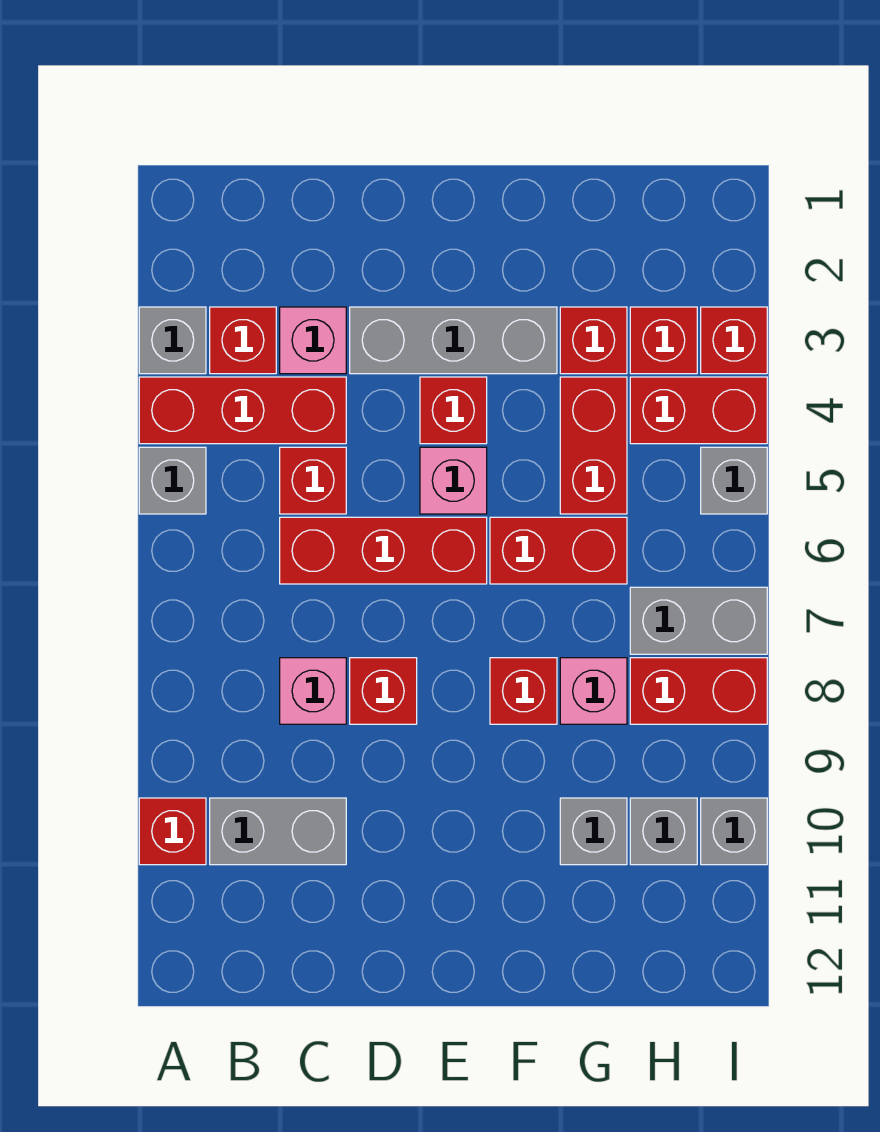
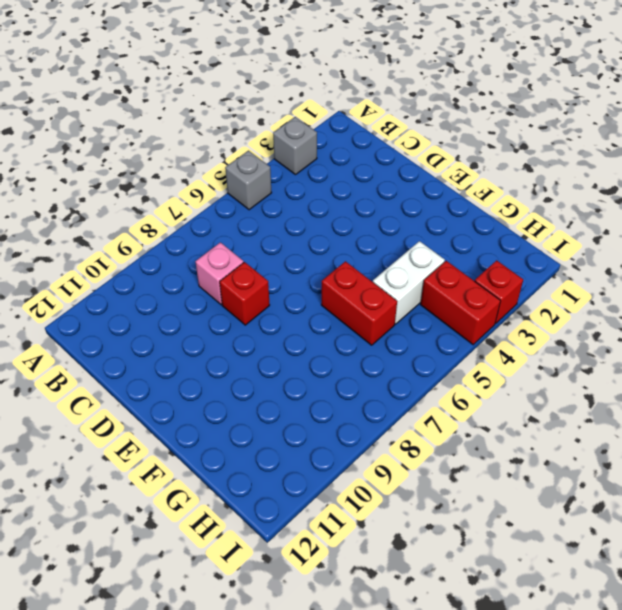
white brick G4:G5 level 1 -> red brick G4:G5 level 1
none -> red brick A4:C4 level 1
none -> red brick A10 level 1
none -> red brick B3 level 1

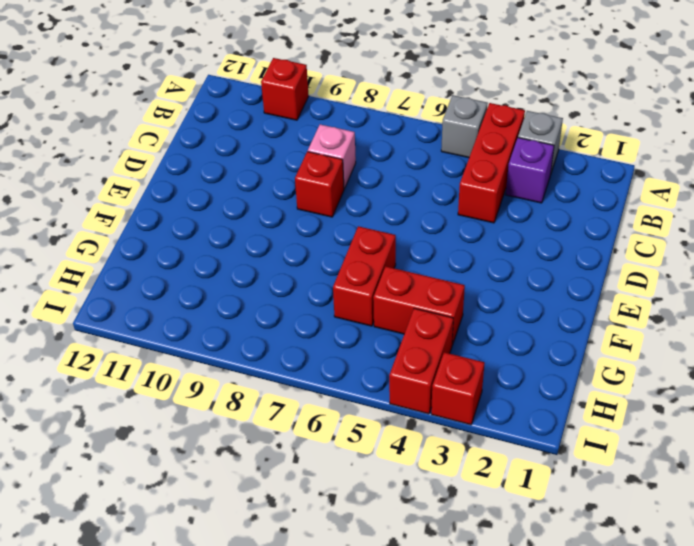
purple brick B3 level 1 -> red brick B3 level 1
none -> grey brick B10:C10 level 1
none -> pink brick C3 level 1
none -> red brick C5 level 1

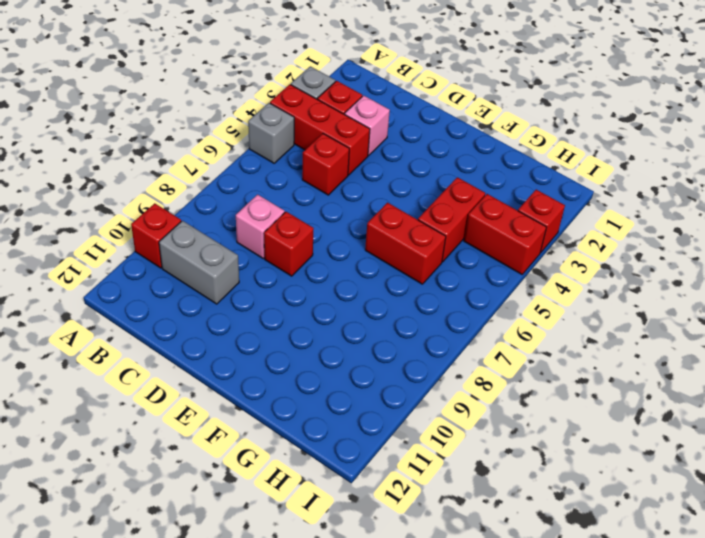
none -> red brick C6:E6 level 1
none -> grey brick D3:F3 level 1
none -> red brick E4 level 1

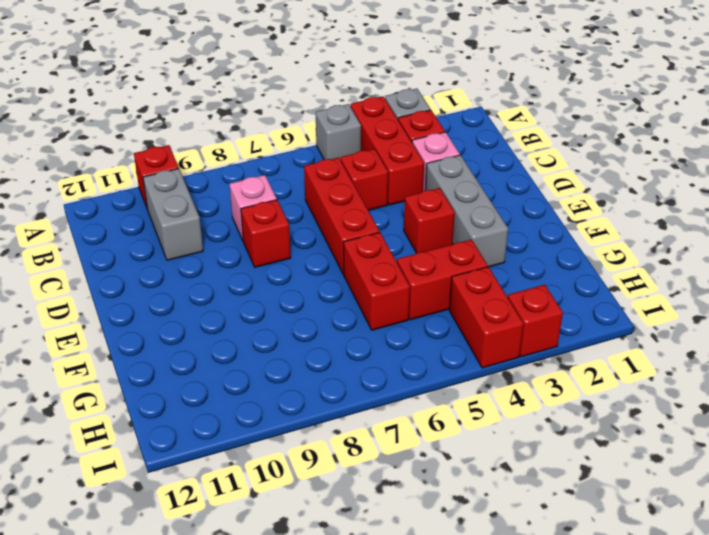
none -> pink brick E5 level 1
none -> red brick F8 level 1
none -> red brick G3 level 1

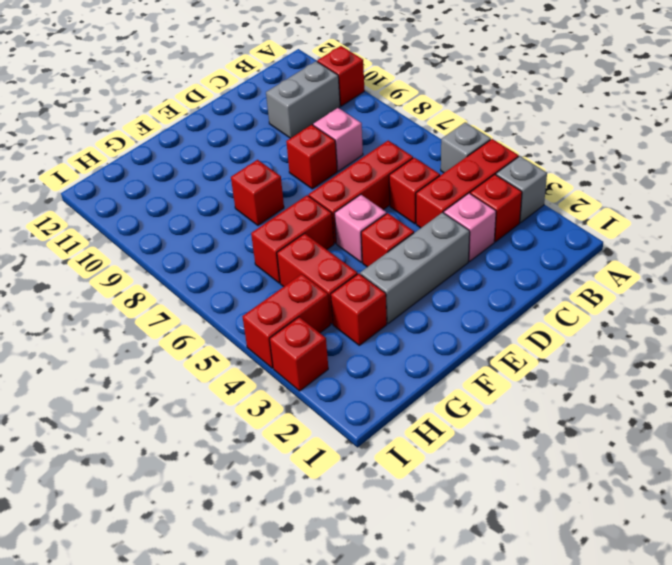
none -> pink brick G8 level 1
none -> grey brick G10 level 1
none -> red brick H3 level 1

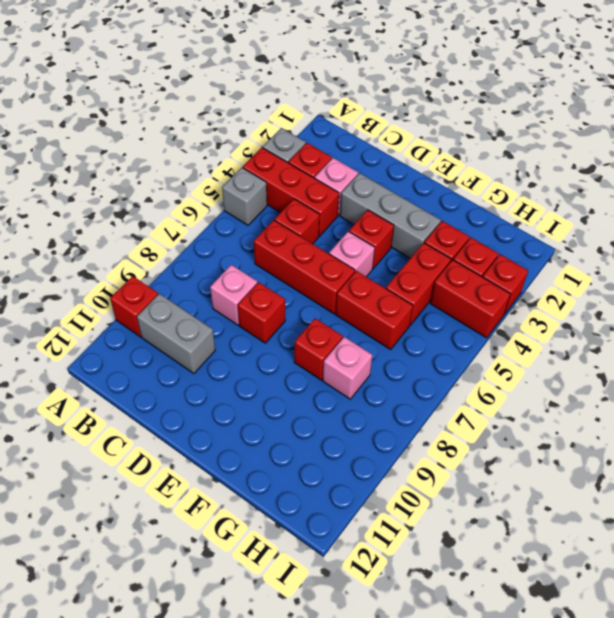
none -> grey brick G10 level 1
none -> grey brick H7:I7 level 1
none -> red brick H8:I8 level 1

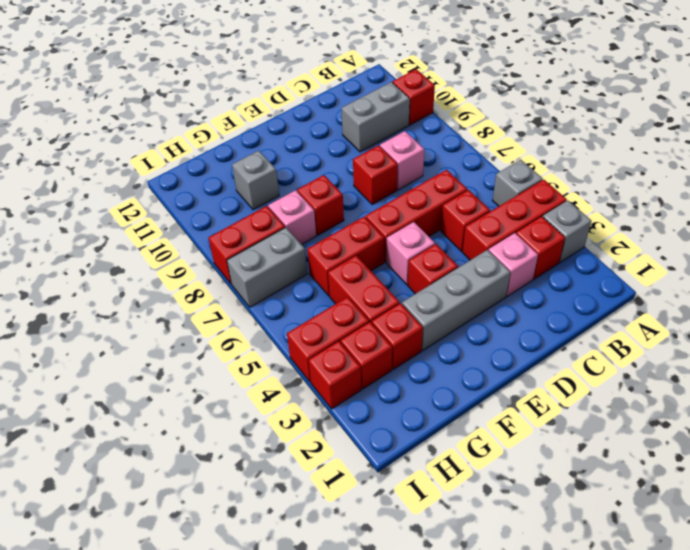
none -> grey brick H10 level 1
none -> grey brick I5 level 1
none -> grey brick I10 level 1

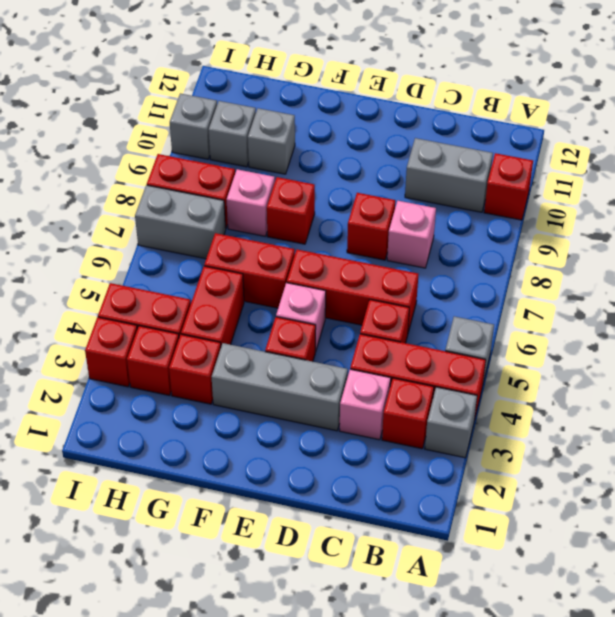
none -> grey brick I5 level 1

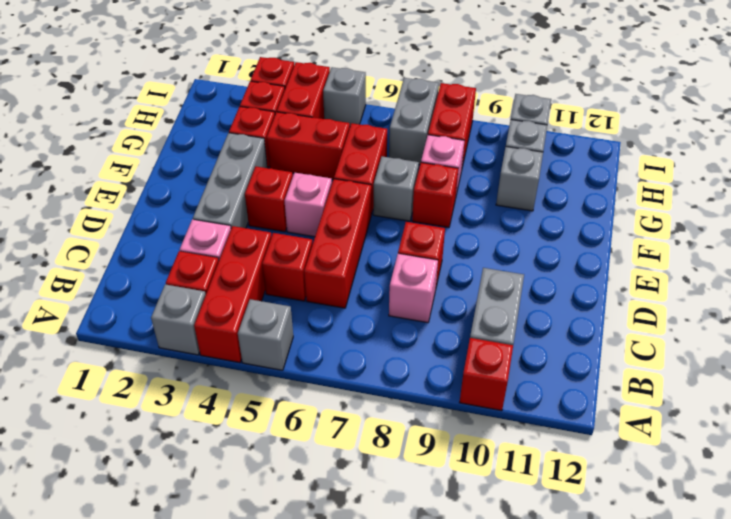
grey brick F7 level 1 -> none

→ **Exercise**
Only the lines above from the one containing "none -> red brick B3 level 1" through the one containing "none -> pink brick E5 level 1" should be returned, verbatim and inclusive, with pictures excluded.

→ **Written response**
none -> red brick B3 level 1

purple brick B3 level 1 -> red brick B3 level 1
none -> grey brick B10:C10 level 1
none -> pink brick C3 level 1
none -> red brick C5 level 1

none -> red brick C6:E6 level 1
none -> grey brick D3:F3 level 1
none -> red brick E4 level 1

none -> pink brick E5 level 1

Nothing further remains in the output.